What the exercise asks ▸
For each record below, retype the text exactly and omit any image.

======== Exercise input

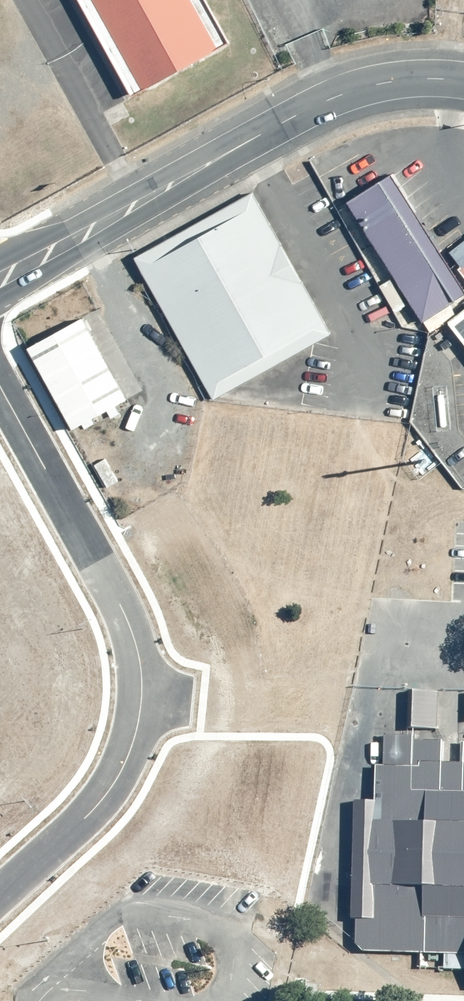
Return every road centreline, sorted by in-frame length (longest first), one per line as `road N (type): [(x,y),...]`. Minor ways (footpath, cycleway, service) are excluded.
road 1 (tertiary): [(0,277),(288,117),(383,84),(463,83)]
road 2 (residential): [(140,696),(128,625),(0,383)]
road 3 (residential): [(0,898),(104,796),(129,750),(140,696)]

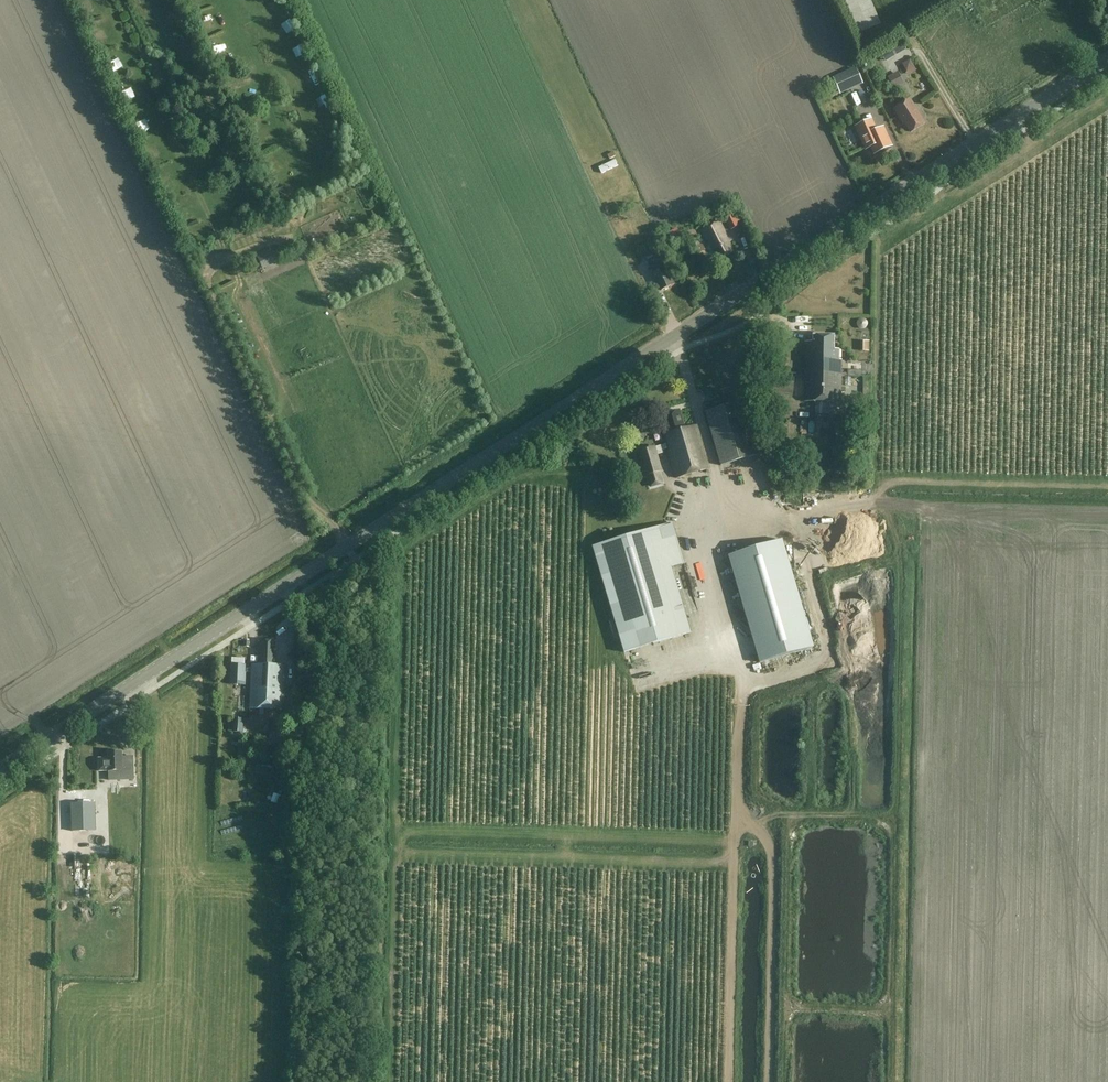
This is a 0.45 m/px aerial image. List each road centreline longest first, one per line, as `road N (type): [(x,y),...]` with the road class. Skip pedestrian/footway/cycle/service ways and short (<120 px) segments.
road 1 (tertiary): [(0,769),(1107,59)]
road 2 (track): [(755,823),(791,817),(898,821),(901,562),(897,531),(879,514),(887,487),(1107,491)]
road 3 (track): [(405,527),(394,1081)]
road 4 (track): [(740,744),(730,1081)]
road 5 (track): [(348,545),(311,505),(207,280)]
road 6 (track): [(769,1081),(772,845),(755,823)]
road 7 (track): [(898,821),(891,1081)]
road 8 (track): [(975,144),(902,15)]
road 9 (track): [(770,1011),(892,1012)]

================

Written response ▸
Return every road centreline, sorted by in-frame length (longest first), one per line as `road N (type): [(x,y),...]`. Minor ways (footpath, cycleway, service) are excluded.
road 1 (tertiary): [(0,277),(288,117),(383,84),(463,83)]
road 2 (residential): [(140,696),(128,625),(0,383)]
road 3 (residential): [(0,898),(104,796),(129,750),(140,696)]

This is a 0.45 m/px aerial image. List each road centreline longest first, one per line, as `road N (type): [(x,y),...]` with the road class. Skip pedestrian/footway/cycle/service ways and short (<120 px) segments.
road 1 (tertiary): [(0,769),(1107,59)]
road 2 (track): [(755,823),(791,817),(898,821),(901,562),(897,531),(879,514),(887,487),(1107,491)]
road 3 (track): [(405,527),(394,1081)]
road 4 (track): [(740,744),(730,1081)]
road 5 (track): [(348,545),(311,505),(207,280)]
road 6 (track): [(769,1081),(772,845),(755,823)]
road 7 (track): [(898,821),(891,1081)]
road 8 (track): [(975,144),(902,15)]
road 9 (track): [(770,1011),(892,1012)]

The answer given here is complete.